Dataset entries —
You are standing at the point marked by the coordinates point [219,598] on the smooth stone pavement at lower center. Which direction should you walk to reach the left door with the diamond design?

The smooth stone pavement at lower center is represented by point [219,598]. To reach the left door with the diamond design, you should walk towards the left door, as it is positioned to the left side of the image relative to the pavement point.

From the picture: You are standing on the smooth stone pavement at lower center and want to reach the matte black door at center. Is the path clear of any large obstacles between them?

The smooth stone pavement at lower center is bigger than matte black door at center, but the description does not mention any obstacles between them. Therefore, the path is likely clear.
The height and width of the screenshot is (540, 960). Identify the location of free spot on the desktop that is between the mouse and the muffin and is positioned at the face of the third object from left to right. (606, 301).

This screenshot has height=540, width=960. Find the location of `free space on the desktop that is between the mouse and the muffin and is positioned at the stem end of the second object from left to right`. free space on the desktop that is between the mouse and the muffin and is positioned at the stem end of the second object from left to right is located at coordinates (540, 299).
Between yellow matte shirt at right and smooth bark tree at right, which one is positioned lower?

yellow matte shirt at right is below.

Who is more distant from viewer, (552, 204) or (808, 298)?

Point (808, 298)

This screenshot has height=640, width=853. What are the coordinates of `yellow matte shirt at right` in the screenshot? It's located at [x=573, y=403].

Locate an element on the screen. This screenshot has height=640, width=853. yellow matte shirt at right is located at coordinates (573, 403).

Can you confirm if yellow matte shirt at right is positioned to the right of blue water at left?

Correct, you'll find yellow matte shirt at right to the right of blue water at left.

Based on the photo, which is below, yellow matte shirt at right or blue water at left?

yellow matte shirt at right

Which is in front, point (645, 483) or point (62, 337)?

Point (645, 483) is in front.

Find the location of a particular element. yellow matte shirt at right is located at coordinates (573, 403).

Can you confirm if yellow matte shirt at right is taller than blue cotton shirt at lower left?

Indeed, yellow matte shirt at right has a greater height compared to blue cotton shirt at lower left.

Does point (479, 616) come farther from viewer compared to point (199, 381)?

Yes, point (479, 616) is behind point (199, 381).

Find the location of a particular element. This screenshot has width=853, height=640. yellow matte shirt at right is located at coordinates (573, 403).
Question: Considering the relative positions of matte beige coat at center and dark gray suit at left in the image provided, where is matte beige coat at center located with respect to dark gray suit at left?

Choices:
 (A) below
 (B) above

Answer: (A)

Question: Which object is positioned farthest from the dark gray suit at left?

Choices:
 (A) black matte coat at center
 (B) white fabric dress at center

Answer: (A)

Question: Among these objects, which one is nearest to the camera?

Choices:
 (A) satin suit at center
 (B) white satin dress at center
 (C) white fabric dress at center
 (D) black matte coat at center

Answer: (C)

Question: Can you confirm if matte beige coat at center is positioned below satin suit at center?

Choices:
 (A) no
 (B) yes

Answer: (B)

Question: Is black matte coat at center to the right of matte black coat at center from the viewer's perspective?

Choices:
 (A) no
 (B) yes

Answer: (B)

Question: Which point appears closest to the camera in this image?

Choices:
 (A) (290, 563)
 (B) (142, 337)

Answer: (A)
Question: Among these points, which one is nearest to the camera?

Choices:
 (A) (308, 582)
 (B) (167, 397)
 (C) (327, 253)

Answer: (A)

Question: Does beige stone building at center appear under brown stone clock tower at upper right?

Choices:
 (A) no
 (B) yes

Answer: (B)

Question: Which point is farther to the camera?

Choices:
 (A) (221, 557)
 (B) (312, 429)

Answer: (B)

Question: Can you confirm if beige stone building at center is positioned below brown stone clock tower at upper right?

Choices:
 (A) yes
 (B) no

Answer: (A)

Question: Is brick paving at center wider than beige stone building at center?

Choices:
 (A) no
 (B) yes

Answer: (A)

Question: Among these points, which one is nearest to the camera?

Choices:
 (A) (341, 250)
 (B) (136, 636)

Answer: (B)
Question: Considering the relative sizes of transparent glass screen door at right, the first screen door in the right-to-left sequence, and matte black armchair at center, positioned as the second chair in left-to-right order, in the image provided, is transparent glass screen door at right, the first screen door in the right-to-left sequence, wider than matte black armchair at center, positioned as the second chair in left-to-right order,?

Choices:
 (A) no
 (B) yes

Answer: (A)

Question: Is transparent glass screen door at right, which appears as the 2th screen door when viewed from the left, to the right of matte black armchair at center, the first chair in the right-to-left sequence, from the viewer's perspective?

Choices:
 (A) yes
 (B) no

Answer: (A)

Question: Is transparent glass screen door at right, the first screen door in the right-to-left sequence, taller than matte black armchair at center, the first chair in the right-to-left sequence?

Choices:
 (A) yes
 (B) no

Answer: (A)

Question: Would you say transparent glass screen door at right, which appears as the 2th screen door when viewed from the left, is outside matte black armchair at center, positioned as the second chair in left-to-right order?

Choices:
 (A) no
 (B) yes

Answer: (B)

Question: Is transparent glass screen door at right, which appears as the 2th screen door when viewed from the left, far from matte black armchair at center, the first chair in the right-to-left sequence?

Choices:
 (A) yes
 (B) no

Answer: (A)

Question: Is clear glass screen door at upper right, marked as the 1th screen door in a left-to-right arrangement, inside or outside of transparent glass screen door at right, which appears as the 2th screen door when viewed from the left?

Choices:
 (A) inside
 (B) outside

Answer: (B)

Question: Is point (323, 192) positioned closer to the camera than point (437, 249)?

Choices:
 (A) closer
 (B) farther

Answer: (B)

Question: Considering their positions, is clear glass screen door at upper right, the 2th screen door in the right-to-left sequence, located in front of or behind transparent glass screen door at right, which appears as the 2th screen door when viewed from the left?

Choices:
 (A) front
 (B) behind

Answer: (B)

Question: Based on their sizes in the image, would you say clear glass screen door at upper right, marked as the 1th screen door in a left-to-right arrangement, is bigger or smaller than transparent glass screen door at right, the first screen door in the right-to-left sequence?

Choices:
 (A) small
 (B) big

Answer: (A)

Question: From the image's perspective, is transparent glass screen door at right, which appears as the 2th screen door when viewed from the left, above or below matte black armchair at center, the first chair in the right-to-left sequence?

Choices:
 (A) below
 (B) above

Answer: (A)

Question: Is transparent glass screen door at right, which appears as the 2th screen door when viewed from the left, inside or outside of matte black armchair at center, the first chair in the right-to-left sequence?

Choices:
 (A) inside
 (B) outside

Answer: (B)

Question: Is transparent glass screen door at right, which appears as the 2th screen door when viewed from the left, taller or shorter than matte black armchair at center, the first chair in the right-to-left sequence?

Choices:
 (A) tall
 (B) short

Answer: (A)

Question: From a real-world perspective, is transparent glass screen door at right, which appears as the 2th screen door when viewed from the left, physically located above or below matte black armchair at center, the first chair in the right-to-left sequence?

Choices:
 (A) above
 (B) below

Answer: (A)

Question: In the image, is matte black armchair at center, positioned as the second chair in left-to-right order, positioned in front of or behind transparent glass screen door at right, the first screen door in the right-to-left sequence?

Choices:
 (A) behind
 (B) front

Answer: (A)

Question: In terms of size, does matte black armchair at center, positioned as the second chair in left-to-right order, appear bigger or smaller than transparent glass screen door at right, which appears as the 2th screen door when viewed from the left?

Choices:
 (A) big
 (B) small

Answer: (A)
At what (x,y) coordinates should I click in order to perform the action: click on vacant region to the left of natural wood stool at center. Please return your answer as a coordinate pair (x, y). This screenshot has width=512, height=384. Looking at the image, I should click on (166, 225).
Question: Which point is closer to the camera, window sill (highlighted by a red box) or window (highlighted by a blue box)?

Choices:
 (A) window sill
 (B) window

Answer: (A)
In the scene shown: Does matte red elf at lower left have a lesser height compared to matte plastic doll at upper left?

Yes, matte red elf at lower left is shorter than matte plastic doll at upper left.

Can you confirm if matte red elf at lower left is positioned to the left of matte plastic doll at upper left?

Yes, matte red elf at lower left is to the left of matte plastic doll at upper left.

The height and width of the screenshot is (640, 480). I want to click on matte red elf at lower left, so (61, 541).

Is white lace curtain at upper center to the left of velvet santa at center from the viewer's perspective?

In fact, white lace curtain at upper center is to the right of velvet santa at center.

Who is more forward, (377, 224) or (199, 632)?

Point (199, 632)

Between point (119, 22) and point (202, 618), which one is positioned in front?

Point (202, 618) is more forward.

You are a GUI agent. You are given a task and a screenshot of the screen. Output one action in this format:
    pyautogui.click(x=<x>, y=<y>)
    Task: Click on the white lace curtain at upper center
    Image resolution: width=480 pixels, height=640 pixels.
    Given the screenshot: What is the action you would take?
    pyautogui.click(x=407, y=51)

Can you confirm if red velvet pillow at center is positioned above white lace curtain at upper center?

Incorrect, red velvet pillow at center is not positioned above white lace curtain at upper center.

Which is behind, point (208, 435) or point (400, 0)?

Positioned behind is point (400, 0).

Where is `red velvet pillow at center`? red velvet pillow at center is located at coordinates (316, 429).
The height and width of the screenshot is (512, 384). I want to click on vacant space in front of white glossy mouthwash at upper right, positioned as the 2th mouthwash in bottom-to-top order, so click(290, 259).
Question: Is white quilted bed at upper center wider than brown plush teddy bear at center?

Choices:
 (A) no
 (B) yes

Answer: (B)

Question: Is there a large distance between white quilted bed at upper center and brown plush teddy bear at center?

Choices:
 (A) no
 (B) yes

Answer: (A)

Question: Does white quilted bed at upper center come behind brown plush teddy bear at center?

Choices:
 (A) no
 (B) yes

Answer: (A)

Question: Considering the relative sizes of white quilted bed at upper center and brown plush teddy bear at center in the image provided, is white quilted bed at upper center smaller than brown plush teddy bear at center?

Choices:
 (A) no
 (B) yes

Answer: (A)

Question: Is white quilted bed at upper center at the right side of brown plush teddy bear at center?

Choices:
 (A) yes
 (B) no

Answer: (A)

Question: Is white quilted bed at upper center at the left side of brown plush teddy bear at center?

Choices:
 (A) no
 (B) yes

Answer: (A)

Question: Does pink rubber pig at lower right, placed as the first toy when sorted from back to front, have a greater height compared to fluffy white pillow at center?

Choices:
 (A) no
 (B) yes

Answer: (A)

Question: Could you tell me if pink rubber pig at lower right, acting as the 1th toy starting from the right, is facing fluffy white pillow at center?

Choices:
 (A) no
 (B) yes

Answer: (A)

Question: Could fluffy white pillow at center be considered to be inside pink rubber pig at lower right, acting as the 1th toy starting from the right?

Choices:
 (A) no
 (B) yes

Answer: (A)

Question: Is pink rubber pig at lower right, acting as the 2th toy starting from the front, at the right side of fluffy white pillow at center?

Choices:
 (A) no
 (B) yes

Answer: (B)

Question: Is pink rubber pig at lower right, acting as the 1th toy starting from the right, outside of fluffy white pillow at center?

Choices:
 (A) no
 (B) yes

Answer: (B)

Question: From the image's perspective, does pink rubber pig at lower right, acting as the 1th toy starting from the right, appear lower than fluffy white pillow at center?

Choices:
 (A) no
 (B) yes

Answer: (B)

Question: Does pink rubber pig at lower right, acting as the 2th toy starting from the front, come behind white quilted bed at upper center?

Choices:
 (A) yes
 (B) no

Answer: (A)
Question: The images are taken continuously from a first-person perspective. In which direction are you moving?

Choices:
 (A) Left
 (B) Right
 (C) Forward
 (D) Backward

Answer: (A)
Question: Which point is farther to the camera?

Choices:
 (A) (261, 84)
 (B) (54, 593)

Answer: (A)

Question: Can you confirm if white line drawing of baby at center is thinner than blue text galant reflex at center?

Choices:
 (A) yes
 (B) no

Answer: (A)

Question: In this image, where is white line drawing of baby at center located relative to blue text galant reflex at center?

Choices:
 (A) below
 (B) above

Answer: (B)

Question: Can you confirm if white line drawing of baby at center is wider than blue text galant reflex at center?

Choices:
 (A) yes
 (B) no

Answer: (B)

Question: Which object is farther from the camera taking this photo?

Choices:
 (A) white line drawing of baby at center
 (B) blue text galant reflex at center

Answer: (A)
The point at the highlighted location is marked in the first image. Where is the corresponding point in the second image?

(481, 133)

Given exercise — Can you reproduce the entries word for word, from their very first line through the line containing "The height and width of the screenshot is (540, 960).", with both of those lines included?

Reply to the exercise —
You are standing at the point marked by the coordinates point [219,598] on the smooth stone pavement at lower center. Which direction should you walk to reach the left door with the diamond design?

The smooth stone pavement at lower center is represented by point [219,598]. To reach the left door with the diamond design, you should walk towards the left door, as it is positioned to the left side of the image relative to the pavement point.

From the picture: You are standing on the smooth stone pavement at lower center and want to reach the matte black door at center. Is the path clear of any large obstacles between them?

The smooth stone pavement at lower center is bigger than matte black door at center, but the description does not mention any obstacles between them. Therefore, the path is likely clear.
The height and width of the screenshot is (540, 960). Identify the location of free spot on the desktop that is between the mouse and the muffin and is positioned at the face of the third object from left to right. (606, 301).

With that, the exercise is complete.